◆ WHAT TO DO
Using the entries that follow, write out the line containing "BLACK SPOON 615,398", the line containing "black_car (341, 346)", and every line between them, exactly and nothing else.

##### MATERIAL PROVIDED

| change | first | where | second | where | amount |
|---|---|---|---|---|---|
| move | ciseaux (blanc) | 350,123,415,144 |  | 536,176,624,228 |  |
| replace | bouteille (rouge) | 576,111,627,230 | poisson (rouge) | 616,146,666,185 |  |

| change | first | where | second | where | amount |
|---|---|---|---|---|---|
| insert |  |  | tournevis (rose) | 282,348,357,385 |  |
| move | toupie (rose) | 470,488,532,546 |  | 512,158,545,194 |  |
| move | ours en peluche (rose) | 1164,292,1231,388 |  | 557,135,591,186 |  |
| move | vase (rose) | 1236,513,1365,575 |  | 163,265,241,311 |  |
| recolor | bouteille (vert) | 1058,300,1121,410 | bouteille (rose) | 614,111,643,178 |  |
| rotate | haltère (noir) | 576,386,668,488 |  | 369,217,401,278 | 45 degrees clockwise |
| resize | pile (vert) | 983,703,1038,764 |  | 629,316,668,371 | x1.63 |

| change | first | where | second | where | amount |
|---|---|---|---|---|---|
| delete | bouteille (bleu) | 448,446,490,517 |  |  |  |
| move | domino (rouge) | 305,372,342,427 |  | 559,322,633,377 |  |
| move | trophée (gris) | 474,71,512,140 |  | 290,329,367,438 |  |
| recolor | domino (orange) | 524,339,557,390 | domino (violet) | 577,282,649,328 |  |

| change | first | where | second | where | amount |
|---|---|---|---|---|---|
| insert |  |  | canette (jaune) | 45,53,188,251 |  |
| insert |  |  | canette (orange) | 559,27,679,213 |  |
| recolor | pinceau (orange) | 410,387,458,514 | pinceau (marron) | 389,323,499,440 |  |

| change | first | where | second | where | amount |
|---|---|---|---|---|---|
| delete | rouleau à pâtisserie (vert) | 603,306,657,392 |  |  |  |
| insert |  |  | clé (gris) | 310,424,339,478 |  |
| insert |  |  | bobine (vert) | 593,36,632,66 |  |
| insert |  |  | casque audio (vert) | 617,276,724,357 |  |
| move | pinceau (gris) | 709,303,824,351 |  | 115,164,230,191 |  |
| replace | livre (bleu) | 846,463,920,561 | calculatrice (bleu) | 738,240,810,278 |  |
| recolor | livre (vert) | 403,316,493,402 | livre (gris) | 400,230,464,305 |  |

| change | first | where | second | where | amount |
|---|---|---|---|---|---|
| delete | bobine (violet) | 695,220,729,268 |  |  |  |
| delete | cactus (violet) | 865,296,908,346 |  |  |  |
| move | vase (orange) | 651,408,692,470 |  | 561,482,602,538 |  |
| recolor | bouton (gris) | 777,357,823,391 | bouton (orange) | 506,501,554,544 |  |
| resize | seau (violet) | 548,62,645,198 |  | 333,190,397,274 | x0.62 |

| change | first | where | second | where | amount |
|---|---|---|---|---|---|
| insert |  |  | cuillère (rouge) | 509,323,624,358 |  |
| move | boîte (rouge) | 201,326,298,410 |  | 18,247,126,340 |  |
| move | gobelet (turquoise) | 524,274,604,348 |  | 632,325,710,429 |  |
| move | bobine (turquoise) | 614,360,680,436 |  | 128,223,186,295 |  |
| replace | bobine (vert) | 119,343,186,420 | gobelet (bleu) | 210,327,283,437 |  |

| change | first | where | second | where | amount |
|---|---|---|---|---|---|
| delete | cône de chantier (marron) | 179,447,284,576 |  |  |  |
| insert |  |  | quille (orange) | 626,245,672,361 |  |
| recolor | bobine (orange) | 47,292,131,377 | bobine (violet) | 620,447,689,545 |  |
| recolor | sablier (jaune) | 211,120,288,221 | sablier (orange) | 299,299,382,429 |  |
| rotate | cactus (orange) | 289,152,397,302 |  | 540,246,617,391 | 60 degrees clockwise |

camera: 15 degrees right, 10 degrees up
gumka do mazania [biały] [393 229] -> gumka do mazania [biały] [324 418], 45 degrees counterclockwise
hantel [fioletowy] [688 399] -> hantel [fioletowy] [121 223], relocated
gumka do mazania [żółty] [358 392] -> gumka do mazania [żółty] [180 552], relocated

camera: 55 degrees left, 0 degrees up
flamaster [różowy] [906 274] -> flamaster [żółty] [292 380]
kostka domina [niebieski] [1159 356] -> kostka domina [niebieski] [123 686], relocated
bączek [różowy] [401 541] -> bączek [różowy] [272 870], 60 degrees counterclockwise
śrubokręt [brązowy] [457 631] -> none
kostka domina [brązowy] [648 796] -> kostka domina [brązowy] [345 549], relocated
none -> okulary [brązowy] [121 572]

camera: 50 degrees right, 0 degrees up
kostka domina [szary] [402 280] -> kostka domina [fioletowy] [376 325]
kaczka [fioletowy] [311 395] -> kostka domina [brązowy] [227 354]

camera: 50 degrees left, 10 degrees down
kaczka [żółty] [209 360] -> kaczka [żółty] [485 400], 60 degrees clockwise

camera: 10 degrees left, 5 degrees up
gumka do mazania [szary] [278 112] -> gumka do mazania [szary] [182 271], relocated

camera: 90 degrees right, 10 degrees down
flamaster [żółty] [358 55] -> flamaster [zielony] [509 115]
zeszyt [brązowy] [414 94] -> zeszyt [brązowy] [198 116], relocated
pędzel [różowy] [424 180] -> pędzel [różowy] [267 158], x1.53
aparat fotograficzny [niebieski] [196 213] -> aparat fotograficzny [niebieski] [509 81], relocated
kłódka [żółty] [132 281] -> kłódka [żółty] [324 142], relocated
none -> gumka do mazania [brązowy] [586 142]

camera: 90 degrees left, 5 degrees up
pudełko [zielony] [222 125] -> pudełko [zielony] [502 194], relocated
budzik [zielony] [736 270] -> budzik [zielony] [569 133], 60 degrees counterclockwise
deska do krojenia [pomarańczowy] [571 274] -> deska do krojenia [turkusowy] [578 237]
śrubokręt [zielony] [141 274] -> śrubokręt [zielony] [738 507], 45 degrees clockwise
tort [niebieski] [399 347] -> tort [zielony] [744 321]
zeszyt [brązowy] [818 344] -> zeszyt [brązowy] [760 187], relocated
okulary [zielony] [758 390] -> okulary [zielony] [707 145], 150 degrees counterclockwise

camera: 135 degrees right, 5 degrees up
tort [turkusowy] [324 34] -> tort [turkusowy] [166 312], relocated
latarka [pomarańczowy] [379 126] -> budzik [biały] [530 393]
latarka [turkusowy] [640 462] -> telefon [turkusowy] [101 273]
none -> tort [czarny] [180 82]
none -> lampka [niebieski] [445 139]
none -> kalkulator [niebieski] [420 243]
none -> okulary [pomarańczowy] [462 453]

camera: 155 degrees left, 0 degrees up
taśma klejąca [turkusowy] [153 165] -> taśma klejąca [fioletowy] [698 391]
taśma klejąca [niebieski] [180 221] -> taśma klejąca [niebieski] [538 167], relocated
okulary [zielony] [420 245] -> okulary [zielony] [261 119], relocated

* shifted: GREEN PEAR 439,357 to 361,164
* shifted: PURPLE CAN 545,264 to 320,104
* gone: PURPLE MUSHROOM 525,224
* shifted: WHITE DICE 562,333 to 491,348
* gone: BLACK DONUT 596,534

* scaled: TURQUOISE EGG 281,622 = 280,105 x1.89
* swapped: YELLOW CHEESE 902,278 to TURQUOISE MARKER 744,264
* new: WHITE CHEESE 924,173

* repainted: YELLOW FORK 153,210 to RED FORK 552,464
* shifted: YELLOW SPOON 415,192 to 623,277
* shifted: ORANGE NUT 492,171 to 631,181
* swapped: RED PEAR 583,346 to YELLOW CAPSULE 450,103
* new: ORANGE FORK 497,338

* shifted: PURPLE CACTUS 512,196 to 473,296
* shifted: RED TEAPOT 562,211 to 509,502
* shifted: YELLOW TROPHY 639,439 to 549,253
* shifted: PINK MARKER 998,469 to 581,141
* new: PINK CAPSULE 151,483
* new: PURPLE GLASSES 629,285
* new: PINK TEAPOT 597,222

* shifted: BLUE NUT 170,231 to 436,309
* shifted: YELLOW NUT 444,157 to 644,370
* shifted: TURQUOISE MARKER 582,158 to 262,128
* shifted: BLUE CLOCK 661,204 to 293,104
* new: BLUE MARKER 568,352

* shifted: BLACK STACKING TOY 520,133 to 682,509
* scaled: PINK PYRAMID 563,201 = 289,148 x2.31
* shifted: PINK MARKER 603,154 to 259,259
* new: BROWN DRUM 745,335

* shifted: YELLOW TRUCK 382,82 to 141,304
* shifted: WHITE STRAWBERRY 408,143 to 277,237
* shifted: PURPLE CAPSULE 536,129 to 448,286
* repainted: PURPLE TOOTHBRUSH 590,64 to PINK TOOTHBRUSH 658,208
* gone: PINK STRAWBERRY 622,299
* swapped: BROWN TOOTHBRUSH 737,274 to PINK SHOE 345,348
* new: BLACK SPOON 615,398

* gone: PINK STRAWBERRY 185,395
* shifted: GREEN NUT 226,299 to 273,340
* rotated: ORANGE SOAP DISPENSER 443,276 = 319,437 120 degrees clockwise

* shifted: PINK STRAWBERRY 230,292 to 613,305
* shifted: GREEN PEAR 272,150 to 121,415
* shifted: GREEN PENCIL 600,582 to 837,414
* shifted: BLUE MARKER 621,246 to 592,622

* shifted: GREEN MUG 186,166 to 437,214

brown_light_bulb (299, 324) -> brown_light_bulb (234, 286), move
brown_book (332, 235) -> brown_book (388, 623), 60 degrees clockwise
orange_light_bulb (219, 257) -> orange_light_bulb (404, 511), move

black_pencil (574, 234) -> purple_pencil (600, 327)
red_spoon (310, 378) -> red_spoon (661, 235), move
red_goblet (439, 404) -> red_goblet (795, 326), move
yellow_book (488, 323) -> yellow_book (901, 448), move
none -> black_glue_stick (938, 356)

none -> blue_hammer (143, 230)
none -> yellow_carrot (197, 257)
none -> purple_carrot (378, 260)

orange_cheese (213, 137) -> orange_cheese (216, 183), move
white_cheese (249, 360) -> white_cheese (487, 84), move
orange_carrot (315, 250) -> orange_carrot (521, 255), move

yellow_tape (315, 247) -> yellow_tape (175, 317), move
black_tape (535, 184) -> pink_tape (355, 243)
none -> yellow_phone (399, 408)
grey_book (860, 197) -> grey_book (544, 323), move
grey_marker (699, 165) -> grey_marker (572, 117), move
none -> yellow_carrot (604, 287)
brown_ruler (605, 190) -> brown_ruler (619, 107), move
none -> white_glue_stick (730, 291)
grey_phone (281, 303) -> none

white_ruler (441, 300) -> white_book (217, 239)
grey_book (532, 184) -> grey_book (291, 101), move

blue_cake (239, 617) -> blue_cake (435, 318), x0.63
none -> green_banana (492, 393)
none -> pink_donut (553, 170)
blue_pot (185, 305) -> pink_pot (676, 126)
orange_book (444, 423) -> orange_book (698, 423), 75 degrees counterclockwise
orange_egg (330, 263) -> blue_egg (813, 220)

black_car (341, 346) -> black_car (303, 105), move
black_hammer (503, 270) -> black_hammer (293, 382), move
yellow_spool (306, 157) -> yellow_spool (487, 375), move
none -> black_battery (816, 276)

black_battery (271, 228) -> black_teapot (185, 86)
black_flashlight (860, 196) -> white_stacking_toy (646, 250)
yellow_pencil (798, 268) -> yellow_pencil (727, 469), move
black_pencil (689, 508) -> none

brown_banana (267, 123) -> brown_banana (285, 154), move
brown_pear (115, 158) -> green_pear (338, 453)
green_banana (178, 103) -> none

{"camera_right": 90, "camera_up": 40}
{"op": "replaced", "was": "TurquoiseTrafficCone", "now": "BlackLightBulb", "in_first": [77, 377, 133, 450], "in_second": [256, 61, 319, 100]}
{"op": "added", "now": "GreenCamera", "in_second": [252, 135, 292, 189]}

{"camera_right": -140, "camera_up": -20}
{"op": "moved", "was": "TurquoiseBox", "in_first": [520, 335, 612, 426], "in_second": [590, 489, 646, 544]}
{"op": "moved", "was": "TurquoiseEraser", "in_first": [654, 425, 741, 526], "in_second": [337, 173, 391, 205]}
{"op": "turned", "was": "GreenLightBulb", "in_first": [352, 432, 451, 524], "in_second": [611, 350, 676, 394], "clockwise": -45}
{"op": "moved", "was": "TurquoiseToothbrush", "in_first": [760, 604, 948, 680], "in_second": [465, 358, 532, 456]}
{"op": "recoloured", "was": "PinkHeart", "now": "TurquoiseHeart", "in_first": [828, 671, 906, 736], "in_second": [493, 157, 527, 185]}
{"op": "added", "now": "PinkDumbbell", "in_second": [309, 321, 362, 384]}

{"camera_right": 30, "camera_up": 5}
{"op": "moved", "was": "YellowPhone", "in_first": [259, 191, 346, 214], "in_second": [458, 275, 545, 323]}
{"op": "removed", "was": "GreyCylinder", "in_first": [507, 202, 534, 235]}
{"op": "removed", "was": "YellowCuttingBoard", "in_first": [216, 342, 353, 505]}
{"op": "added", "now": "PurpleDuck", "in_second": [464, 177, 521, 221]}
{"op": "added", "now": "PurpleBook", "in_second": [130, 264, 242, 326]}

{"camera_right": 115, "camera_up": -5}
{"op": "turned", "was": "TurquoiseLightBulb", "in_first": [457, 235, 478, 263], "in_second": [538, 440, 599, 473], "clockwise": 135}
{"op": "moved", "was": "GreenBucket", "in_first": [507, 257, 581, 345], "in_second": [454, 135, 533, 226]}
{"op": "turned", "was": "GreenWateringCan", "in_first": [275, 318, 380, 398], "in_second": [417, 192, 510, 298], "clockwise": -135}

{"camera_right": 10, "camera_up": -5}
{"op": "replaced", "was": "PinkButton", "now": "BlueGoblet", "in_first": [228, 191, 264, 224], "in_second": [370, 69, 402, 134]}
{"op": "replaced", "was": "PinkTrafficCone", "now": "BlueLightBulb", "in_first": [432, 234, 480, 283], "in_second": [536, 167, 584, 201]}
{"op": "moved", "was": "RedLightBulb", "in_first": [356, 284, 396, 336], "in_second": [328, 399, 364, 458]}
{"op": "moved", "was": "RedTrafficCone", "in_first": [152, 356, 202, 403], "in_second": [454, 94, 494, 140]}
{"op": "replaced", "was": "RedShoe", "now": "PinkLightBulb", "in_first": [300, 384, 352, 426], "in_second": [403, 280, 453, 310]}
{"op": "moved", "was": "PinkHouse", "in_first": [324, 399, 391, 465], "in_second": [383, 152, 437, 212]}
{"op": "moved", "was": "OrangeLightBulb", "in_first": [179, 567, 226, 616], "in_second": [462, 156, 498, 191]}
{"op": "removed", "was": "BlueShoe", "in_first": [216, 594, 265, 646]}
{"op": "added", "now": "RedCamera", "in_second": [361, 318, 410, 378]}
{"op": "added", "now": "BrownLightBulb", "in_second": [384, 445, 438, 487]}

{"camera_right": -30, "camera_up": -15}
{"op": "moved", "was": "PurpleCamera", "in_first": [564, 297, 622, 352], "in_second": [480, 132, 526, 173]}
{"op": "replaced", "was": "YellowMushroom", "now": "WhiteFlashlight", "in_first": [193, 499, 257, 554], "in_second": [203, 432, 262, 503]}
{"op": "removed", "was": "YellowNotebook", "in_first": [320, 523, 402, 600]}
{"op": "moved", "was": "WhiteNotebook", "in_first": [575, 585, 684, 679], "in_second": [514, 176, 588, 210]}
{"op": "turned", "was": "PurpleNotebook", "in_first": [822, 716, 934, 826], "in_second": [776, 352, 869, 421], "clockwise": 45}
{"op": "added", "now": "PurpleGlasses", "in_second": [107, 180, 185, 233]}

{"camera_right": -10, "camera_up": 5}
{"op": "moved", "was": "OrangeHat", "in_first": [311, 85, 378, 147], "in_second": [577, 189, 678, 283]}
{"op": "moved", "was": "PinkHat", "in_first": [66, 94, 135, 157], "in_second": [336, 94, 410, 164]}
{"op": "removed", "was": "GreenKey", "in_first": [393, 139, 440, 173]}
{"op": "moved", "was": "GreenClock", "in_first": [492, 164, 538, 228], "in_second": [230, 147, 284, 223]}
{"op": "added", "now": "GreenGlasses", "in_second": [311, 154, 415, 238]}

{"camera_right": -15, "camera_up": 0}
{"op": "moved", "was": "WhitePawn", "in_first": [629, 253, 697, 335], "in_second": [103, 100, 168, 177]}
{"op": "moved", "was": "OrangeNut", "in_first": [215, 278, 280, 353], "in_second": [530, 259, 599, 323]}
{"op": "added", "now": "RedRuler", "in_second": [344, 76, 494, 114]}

##########

◆ YOUR SOLUTION
* new: BLACK SPOON 615,398

* gone: PINK STRAWBERRY 185,395
* shifted: GREEN NUT 226,299 to 273,340
* rotated: ORANGE SOAP DISPENSER 443,276 = 319,437 120 degrees clockwise

* shifted: PINK STRAWBERRY 230,292 to 613,305
* shifted: GREEN PEAR 272,150 to 121,415
* shifted: GREEN PENCIL 600,582 to 837,414
* shifted: BLUE MARKER 621,246 to 592,622

* shifted: GREEN MUG 186,166 to 437,214

brown_light_bulb (299, 324) -> brown_light_bulb (234, 286), move
brown_book (332, 235) -> brown_book (388, 623), 60 degrees clockwise
orange_light_bulb (219, 257) -> orange_light_bulb (404, 511), move

black_pencil (574, 234) -> purple_pencil (600, 327)
red_spoon (310, 378) -> red_spoon (661, 235), move
red_goblet (439, 404) -> red_goblet (795, 326), move
yellow_book (488, 323) -> yellow_book (901, 448), move
none -> black_glue_stick (938, 356)

none -> blue_hammer (143, 230)
none -> yellow_carrot (197, 257)
none -> purple_carrot (378, 260)

orange_cheese (213, 137) -> orange_cheese (216, 183), move
white_cheese (249, 360) -> white_cheese (487, 84), move
orange_carrot (315, 250) -> orange_carrot (521, 255), move

yellow_tape (315, 247) -> yellow_tape (175, 317), move
black_tape (535, 184) -> pink_tape (355, 243)
none -> yellow_phone (399, 408)
grey_book (860, 197) -> grey_book (544, 323), move
grey_marker (699, 165) -> grey_marker (572, 117), move
none -> yellow_carrot (604, 287)
brown_ruler (605, 190) -> brown_ruler (619, 107), move
none -> white_glue_stick (730, 291)
grey_phone (281, 303) -> none

white_ruler (441, 300) -> white_book (217, 239)
grey_book (532, 184) -> grey_book (291, 101), move

blue_cake (239, 617) -> blue_cake (435, 318), x0.63
none -> green_banana (492, 393)
none -> pink_donut (553, 170)
blue_pot (185, 305) -> pink_pot (676, 126)
orange_book (444, 423) -> orange_book (698, 423), 75 degrees counterclockwise
orange_egg (330, 263) -> blue_egg (813, 220)

black_car (341, 346) -> black_car (303, 105), move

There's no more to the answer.